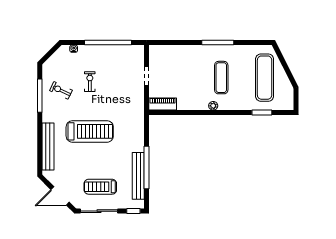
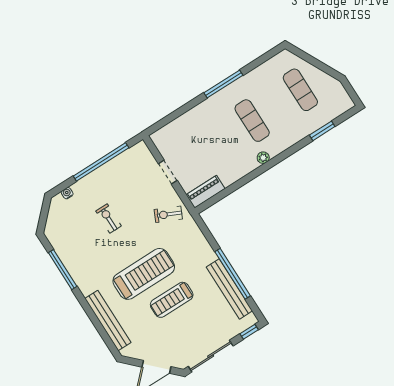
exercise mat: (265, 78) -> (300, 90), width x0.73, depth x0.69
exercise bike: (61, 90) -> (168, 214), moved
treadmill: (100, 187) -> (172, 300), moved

^^^^^^^^^^^^^^^^

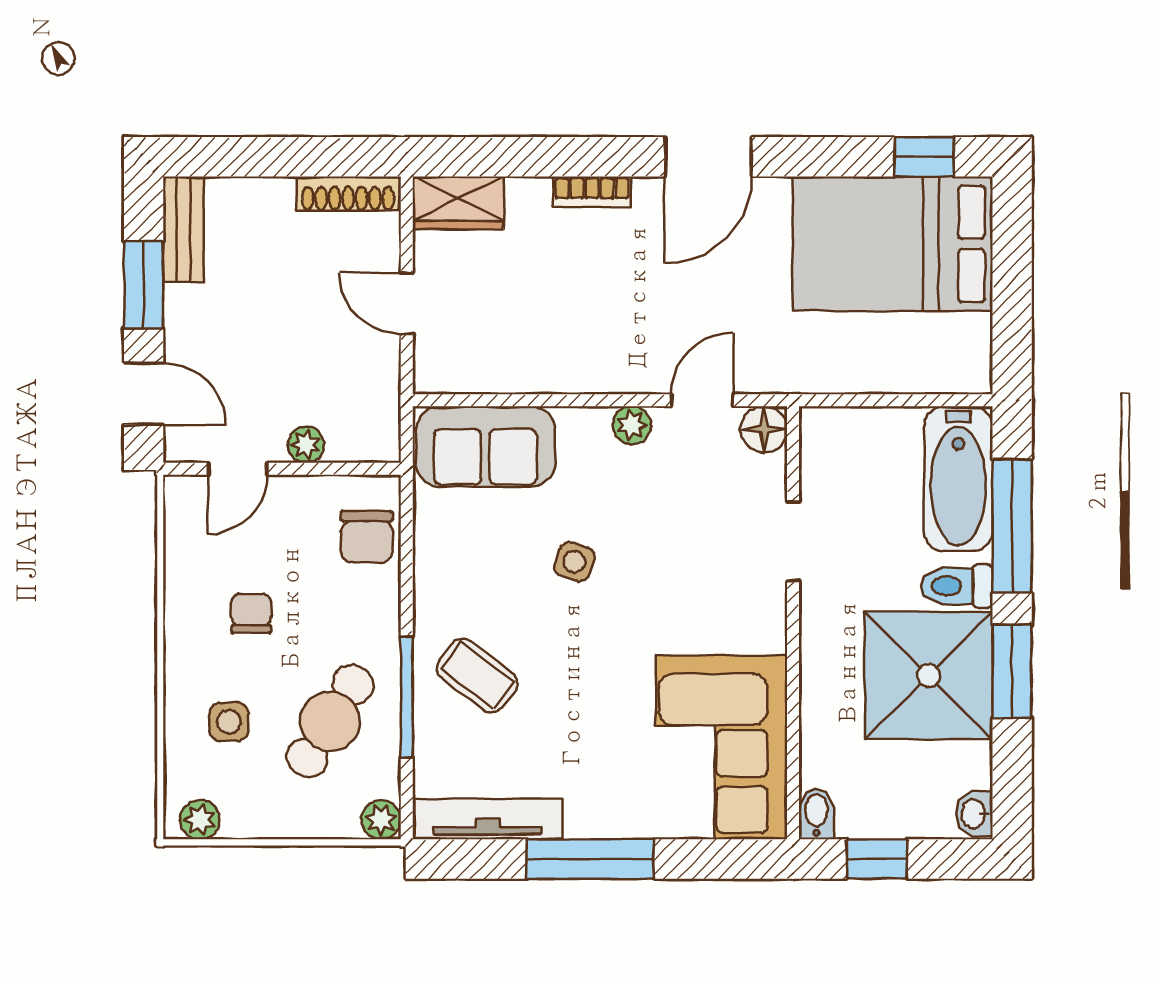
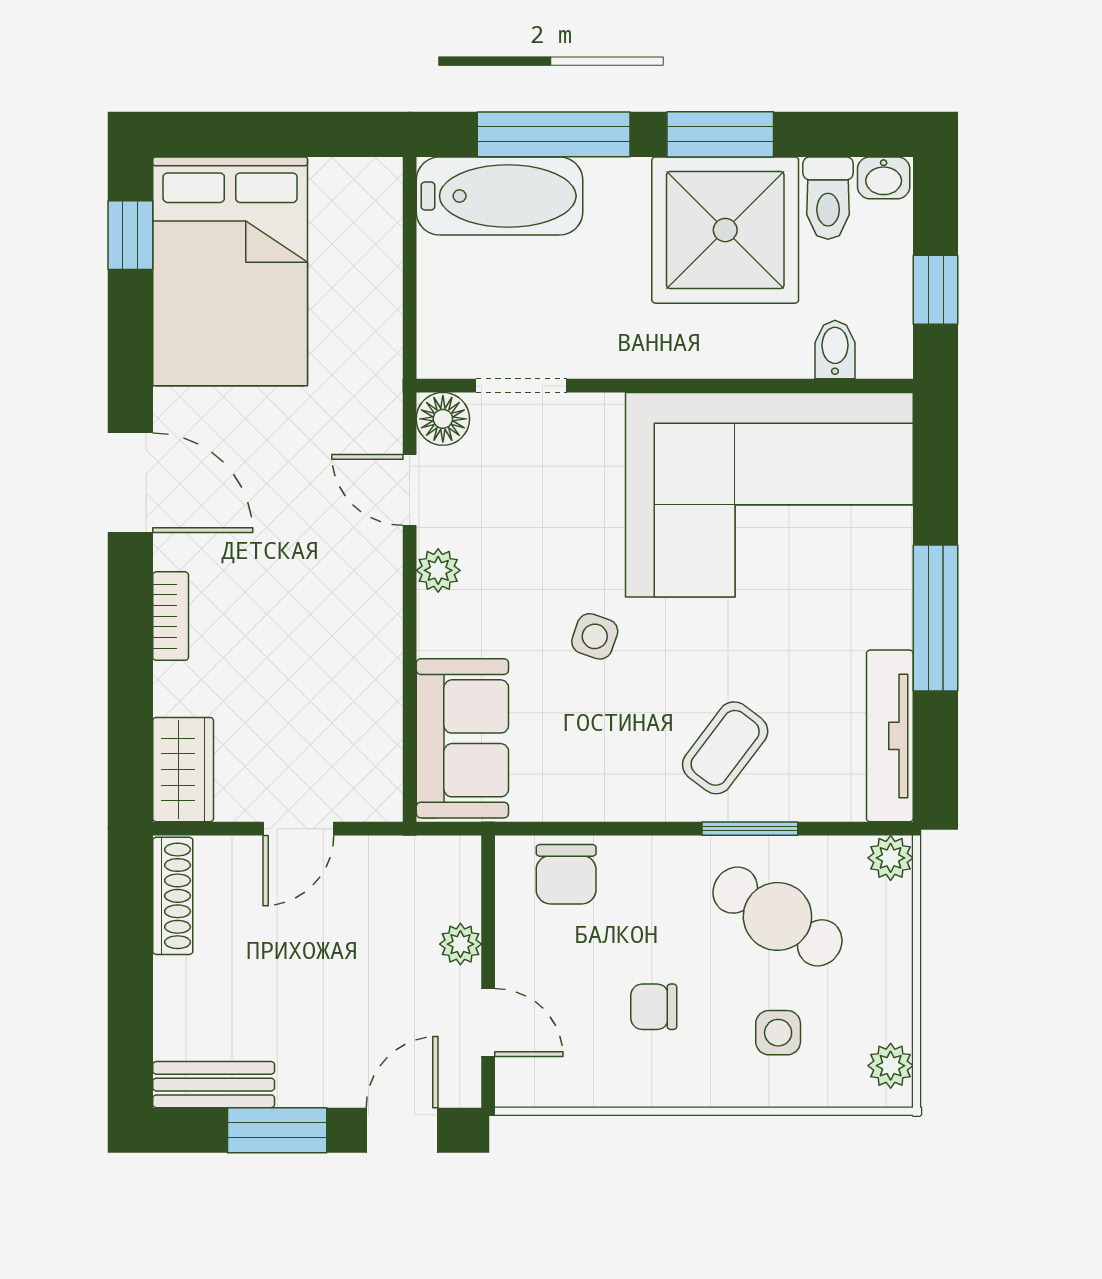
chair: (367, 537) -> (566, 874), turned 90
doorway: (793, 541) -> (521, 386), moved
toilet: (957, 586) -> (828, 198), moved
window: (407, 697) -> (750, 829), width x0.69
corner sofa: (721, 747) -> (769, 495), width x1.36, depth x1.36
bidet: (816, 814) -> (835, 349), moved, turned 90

^^^^^^^^^^^^^^^^

Task item: Write out only the lines that run from the line containing "window: (407, 697) -> (750, 829), width x0.69" through the line containing "bidet: (816, 814)", both included, exactly as they appear above.

Written answer:
window: (407, 697) -> (750, 829), width x0.69
corner sofa: (721, 747) -> (769, 495), width x1.36, depth x1.36
bidet: (816, 814) -> (835, 349), moved, turned 90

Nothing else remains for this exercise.